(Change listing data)
▶
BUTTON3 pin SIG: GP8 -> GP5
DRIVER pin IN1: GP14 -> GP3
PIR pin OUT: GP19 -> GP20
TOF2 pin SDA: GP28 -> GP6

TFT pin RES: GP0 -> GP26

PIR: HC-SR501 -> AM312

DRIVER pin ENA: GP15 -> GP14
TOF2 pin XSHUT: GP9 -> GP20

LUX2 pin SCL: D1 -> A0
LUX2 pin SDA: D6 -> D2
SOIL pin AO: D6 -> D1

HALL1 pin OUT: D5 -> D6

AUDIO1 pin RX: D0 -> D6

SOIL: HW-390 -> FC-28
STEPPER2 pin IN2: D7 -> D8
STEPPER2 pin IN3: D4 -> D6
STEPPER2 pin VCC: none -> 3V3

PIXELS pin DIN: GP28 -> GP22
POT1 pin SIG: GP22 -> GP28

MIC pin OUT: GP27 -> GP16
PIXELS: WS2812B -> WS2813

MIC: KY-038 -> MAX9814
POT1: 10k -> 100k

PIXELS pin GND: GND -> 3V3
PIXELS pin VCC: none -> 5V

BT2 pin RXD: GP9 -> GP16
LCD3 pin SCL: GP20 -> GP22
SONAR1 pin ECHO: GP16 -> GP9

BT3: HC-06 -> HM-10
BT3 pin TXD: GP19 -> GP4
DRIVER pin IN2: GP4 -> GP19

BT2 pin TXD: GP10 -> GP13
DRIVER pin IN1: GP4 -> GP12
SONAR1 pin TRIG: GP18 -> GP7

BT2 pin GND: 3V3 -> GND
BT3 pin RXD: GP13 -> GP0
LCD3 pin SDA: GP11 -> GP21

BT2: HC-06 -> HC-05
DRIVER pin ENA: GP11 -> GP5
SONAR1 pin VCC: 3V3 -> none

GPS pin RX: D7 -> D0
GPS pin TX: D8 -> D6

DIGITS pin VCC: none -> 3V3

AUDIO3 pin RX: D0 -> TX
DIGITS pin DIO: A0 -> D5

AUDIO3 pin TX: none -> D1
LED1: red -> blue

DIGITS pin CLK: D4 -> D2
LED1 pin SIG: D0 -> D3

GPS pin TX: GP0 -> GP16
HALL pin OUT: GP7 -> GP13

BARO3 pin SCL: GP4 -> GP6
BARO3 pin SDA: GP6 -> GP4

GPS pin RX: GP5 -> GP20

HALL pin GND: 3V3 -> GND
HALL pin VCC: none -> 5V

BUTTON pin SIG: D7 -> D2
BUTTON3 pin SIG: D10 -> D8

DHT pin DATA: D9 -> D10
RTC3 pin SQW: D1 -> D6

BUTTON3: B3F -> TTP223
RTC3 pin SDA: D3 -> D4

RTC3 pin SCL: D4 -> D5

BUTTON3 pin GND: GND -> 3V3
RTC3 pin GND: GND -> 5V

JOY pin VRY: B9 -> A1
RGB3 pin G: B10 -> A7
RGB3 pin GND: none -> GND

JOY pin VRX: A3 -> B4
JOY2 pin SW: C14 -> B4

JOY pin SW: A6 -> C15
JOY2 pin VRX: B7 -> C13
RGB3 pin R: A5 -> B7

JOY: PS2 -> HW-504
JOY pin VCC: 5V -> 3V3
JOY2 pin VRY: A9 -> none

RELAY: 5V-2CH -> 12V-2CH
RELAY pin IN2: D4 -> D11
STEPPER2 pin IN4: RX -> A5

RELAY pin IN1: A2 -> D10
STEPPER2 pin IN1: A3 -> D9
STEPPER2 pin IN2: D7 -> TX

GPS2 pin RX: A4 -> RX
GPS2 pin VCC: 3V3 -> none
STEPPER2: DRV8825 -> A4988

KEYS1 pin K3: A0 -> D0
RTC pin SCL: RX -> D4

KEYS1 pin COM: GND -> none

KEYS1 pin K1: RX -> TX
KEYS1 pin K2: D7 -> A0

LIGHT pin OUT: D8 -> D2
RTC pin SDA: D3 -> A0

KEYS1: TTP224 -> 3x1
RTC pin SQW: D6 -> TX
◀
Exercise details: Would you please repeat exactly the lines above, starting at the line with "BT3: HC-06 -> HM-10" and stopping at the line with "DRIVER pin ENA: GP11 -> GP5", both included?

Task answer:
BT3: HC-06 -> HM-10
BT3 pin TXD: GP19 -> GP4
DRIVER pin IN2: GP4 -> GP19

BT2 pin TXD: GP10 -> GP13
DRIVER pin IN1: GP4 -> GP12
SONAR1 pin TRIG: GP18 -> GP7

BT2 pin GND: 3V3 -> GND
BT3 pin RXD: GP13 -> GP0
LCD3 pin SDA: GP11 -> GP21

BT2: HC-06 -> HC-05
DRIVER pin ENA: GP11 -> GP5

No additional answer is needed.